BEGIN Supplied material
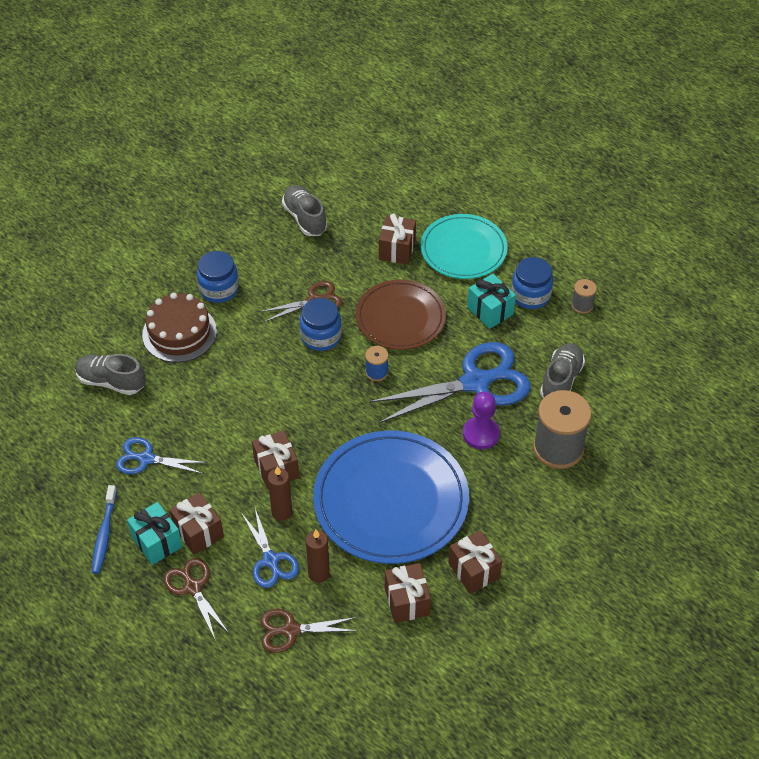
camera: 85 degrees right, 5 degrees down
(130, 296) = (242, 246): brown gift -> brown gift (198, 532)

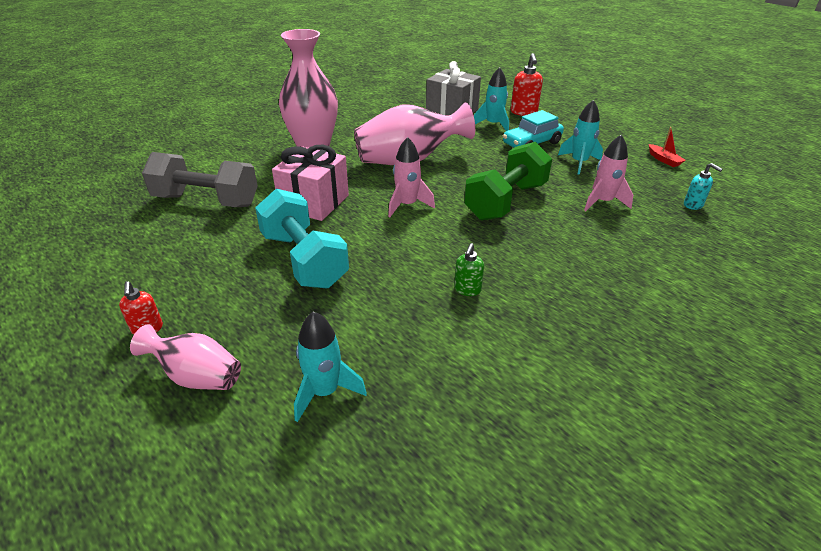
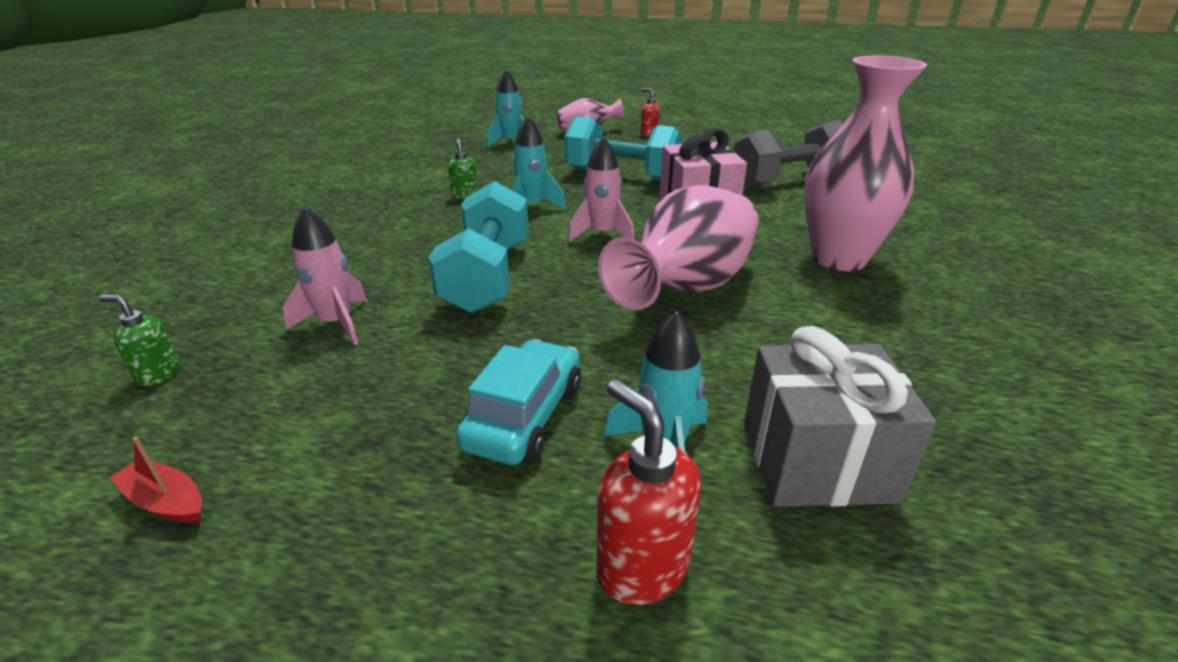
camera: 145 degrees right, 5 degrees down
(506, 201) = (487, 276): green dumbbell -> turquoise dumbbell
(579, 163) = (395, 398): turquoise rocket -> turquoise rocket (532, 206)
(693, 205) = (158, 374): turquoise soap dispenser -> green soap dispenser

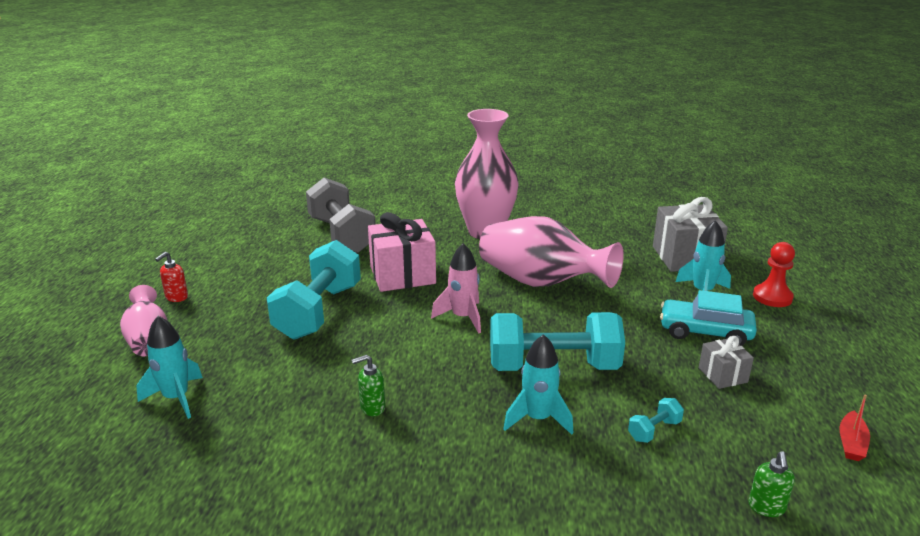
camera: 95 degrees left, 5 degrees down
(336, 323) = (654, 430): pink rocket -> turquoise dumbbell
(405, 405) = (722, 375): none -> grey gift
(532, 206) = (403, 358): turquoise rocket -> turquoise rocket (538, 419)
(642, 567) = (772, 297): red soap dispenser -> red pawn

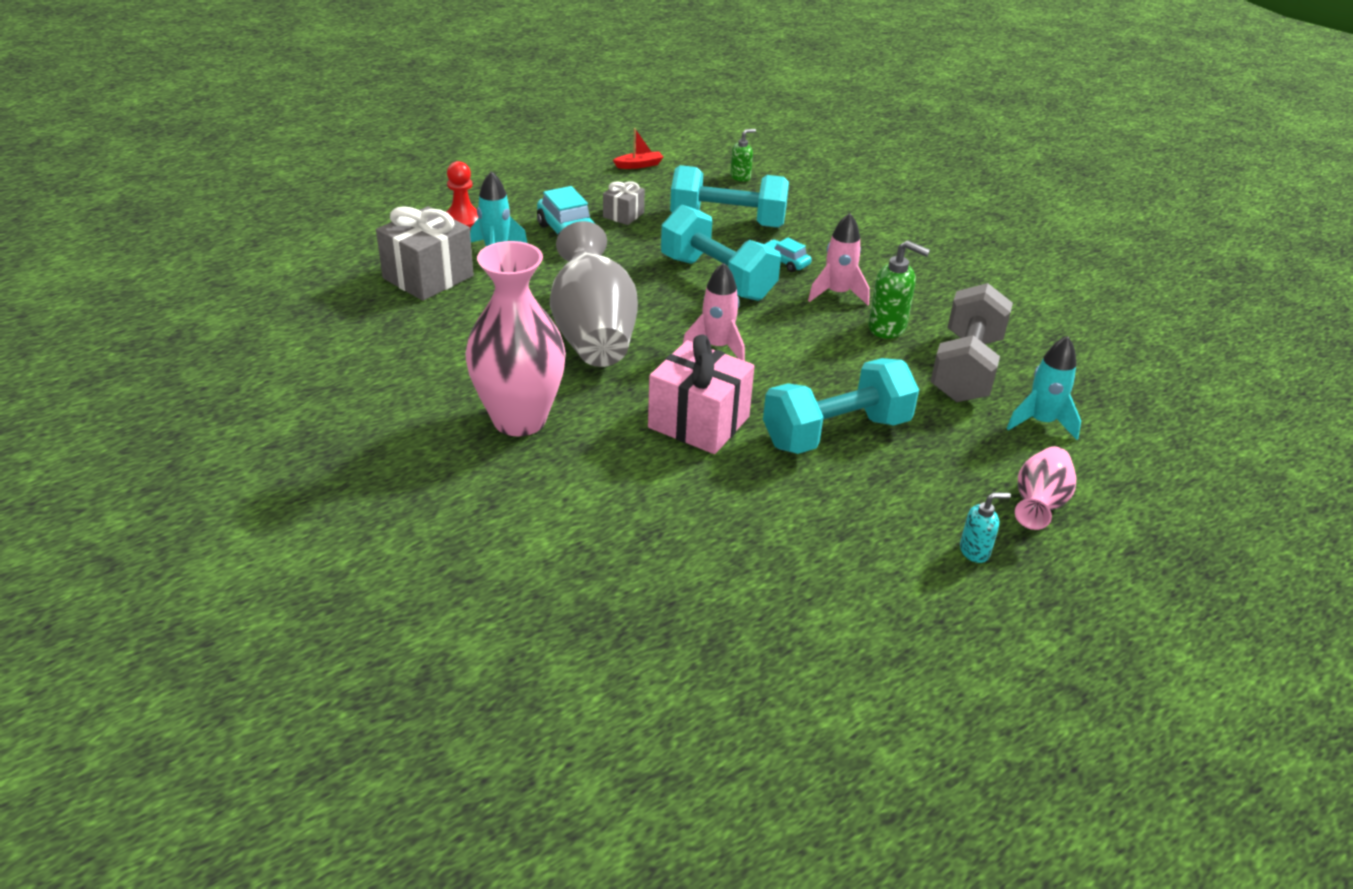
camera: 135 degrees left, 10 degrees up
(176, 297) = (975, 551): red soap dispenser -> turquoise soap dispenser
(341, 235) = (678, 529): grey dumbbell -> grey dumbbell (966, 368)
(372, 408) = (887, 328): green soap dispenser -> green soap dispenser, size x1.63
(452, 415) = (837, 294): none -> pink rocket
(538, 419) = (785, 262): turquoise rocket -> turquoise car
(541, 283) = (593, 333): pink vase -> grey vase
(654, 430) = (727, 221): turquoise dumbbell -> turquoise dumbbell, size x2.47

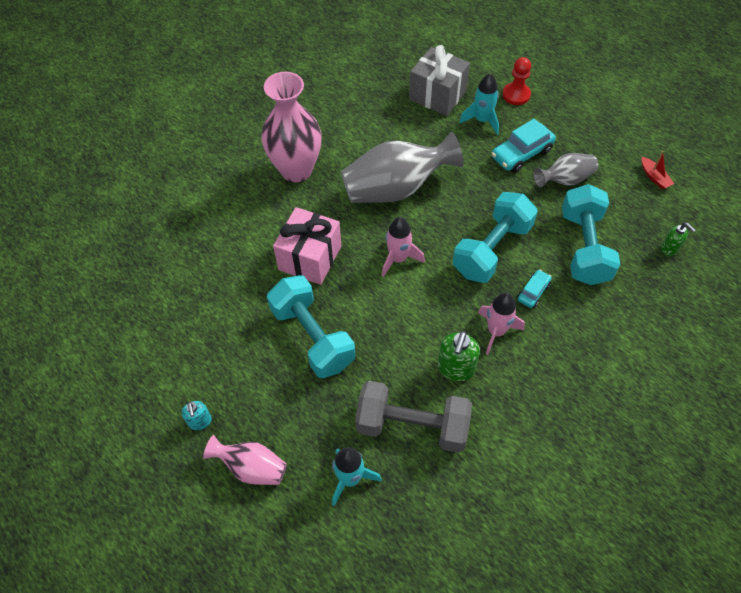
camera: 85 degrees right, 20 degrees up
(623, 215) = (564, 180): grey gift -> grey vase

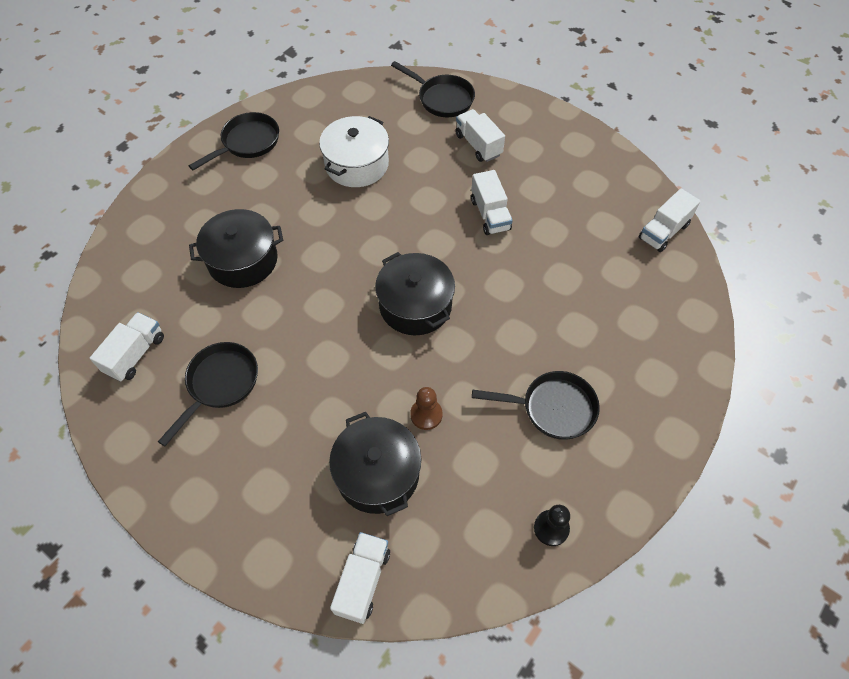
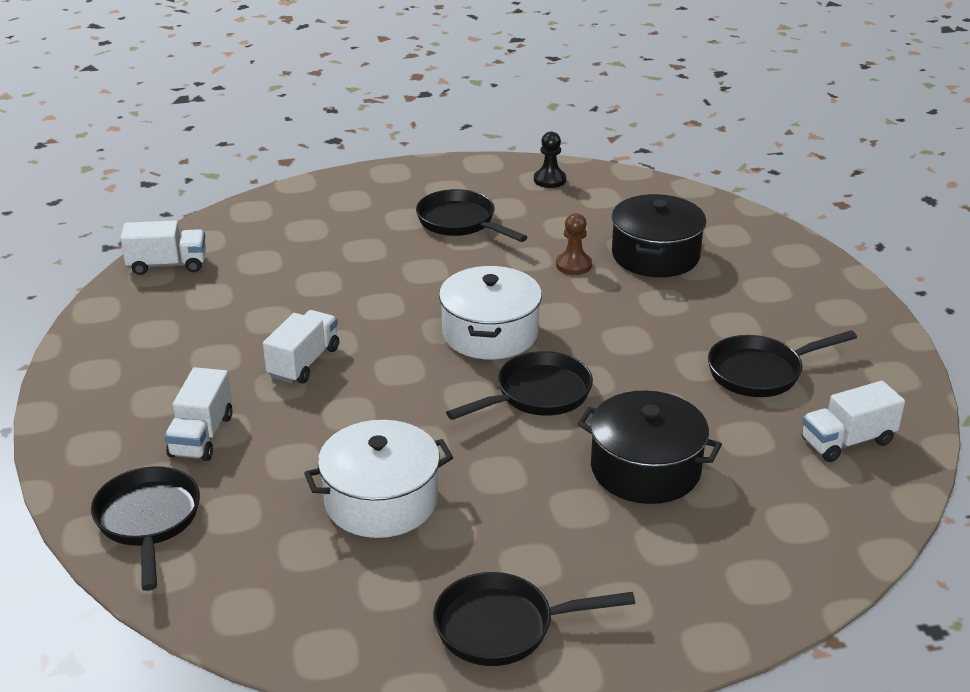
camera: 140 degrees left, 25 degrees down
(342, 274) = (537, 395): none -> black pan
(363, 581) = (723, 217): white truck -> none
(415, 305) = (490, 333): black pot -> white pot

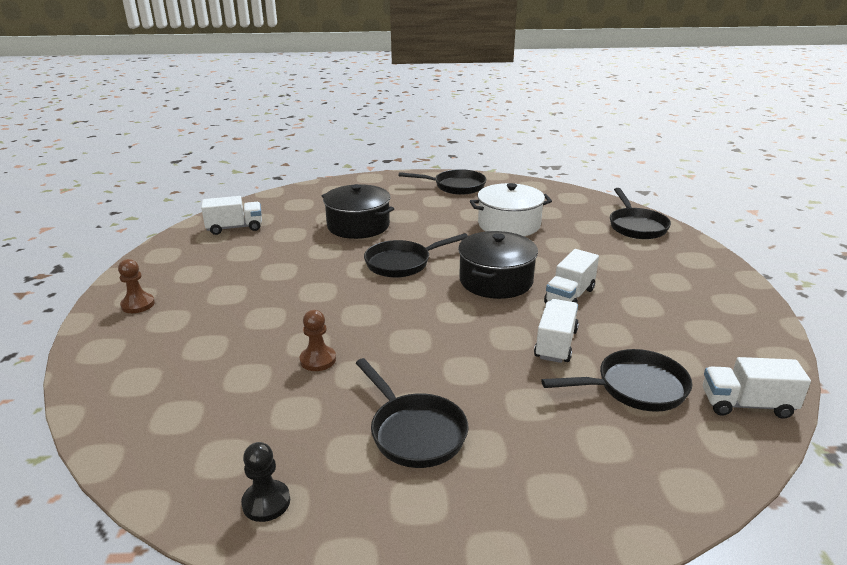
camera: 170 degrees left, 5 degrees down
(201, 436) = (626, 259): white truck -> white truck (555, 344)
(490, 333) = (421, 304): white pot -> none
(655, 255) = (231, 363): black pot -> black pot (496, 281)
(761, 372) = (244, 263): black pan -> black pan (635, 388)
(824, 302) = (138, 304): none -> brown pawn

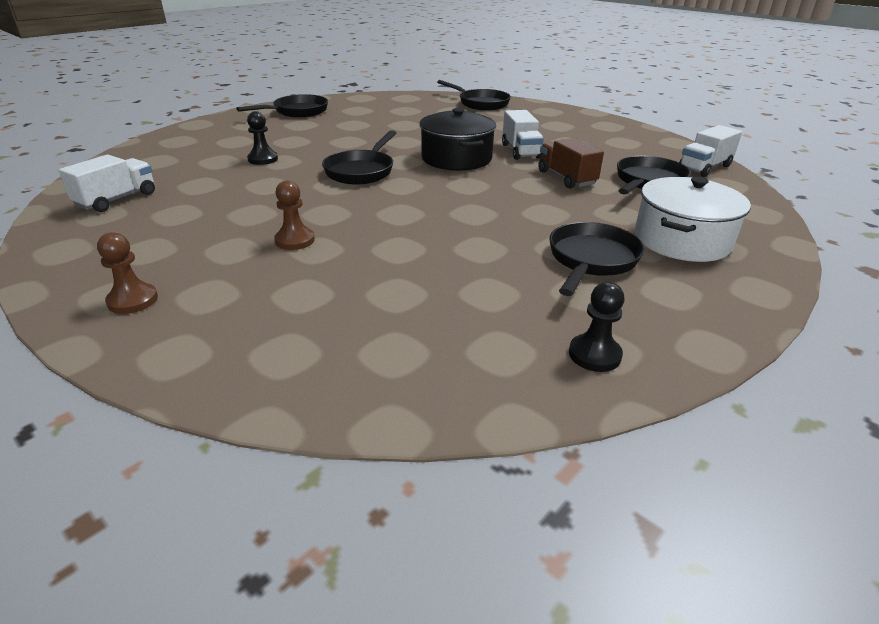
camera: 45 degrees left, 5 degrees up
(318, 360) = (431, 255): brown pawn -> brown pawn (295, 240)
(358, 226) = (263, 159): black pot -> black pawn
(414, 432) = (591, 260): black pan -> black pan turned 75 degrees counterclockwise
(509, 224) = (394, 124): white pot -> white pot (682, 240)
(555, 344) = (566, 178): white truck -> brown truck

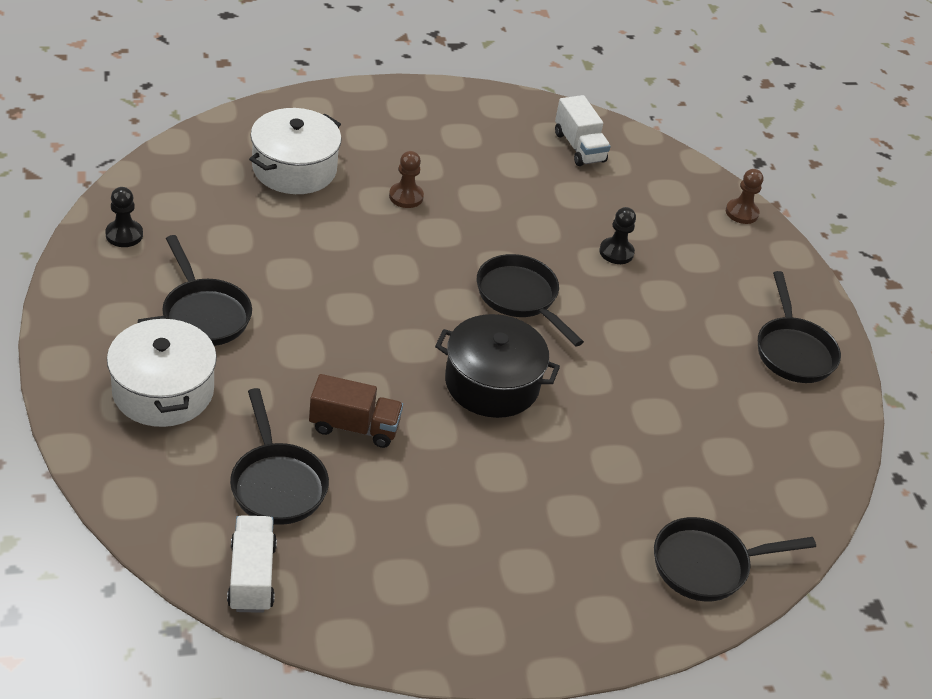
camera: 120 degrees right, 10 degrees up
(132, 300) = (391, 112): brown pawn -> brown pawn (741, 213)
(325, 310) = (294, 168): none -> white pot
(520, 151) = (465, 452): white truck -> none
END Supplied material
What is being asked: Provide the count of lines holding the word "black" in these entries, and no other words.

Response: 6